═════ Records for the exercise ═════

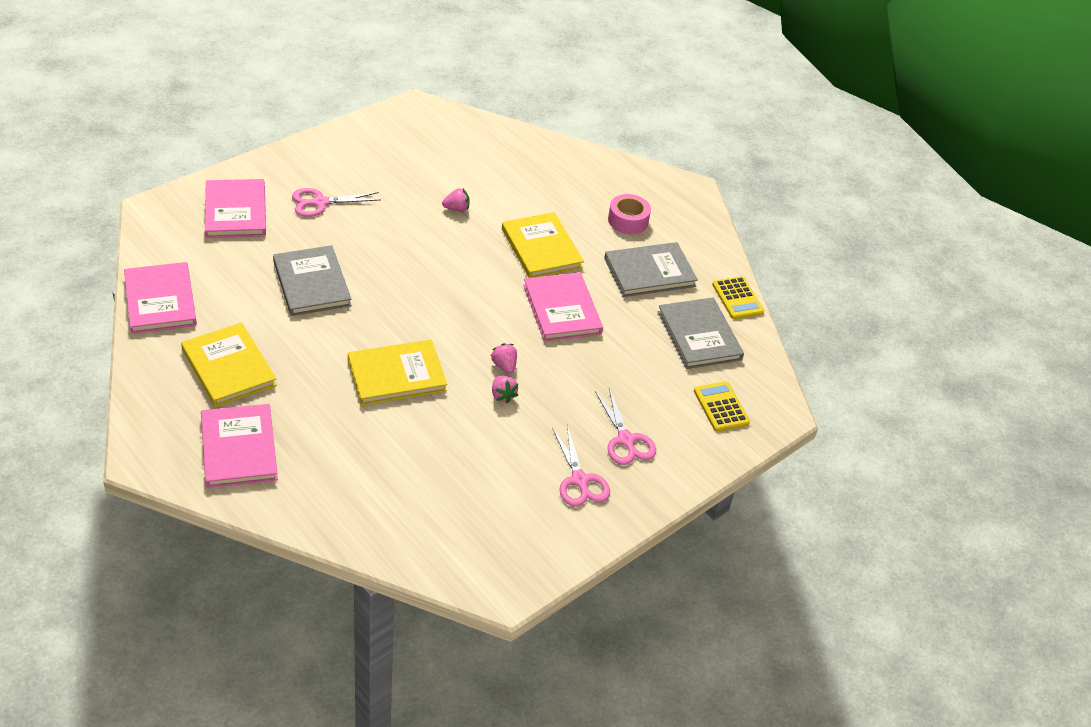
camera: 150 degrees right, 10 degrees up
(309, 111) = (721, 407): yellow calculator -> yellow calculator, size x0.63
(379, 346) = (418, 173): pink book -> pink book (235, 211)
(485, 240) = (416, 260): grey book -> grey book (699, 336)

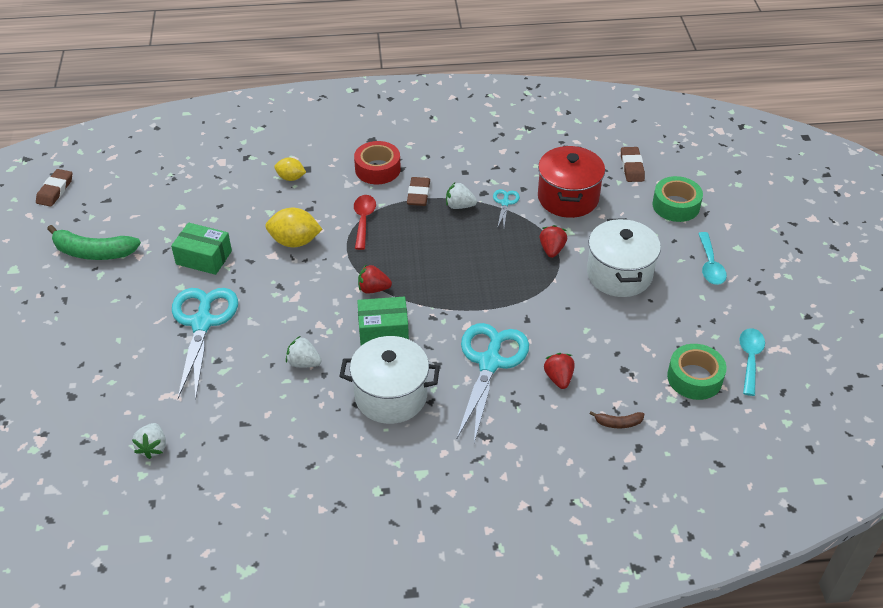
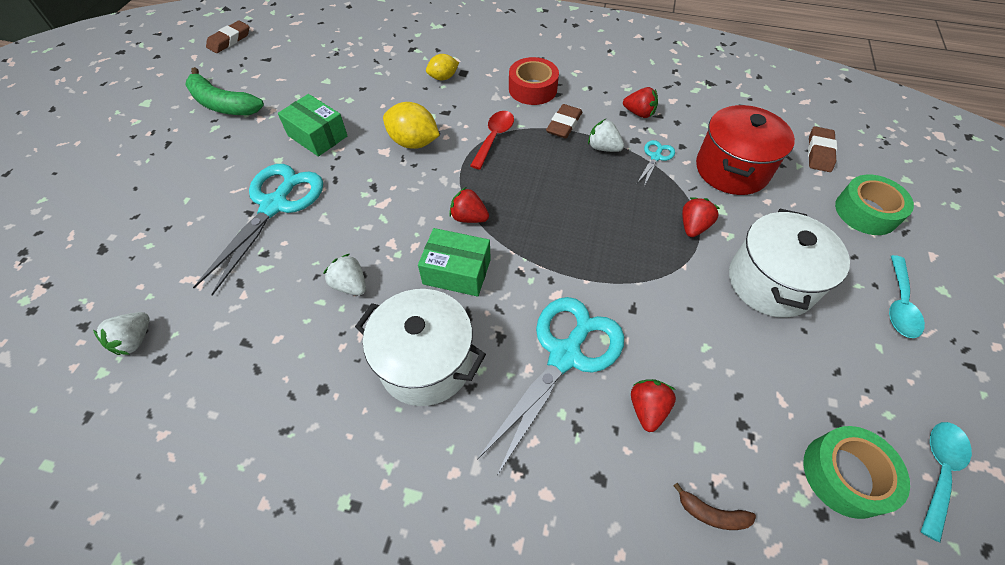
camera: 20 degrees right, 10 degrees up
(291, 178) = (443, 78): yellow lemon -> yellow lemon turned 60 degrees counterclockwise
(478, 169) = (639, 113): none -> red strawberry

═════

In your copy, include every record word for word but no pictures.

camera: 150 degrees right, 10 degrees up
(309, 111) = (721, 407): yellow calculator -> yellow calculator, size x0.63
(379, 346) = (418, 173): pink book -> pink book (235, 211)
(485, 240) = (416, 260): grey book -> grey book (699, 336)

camera: 20 degrees right, 10 degrees up
(291, 178) = (443, 78): yellow lemon -> yellow lemon turned 60 degrees counterclockwise
(478, 169) = (639, 113): none -> red strawberry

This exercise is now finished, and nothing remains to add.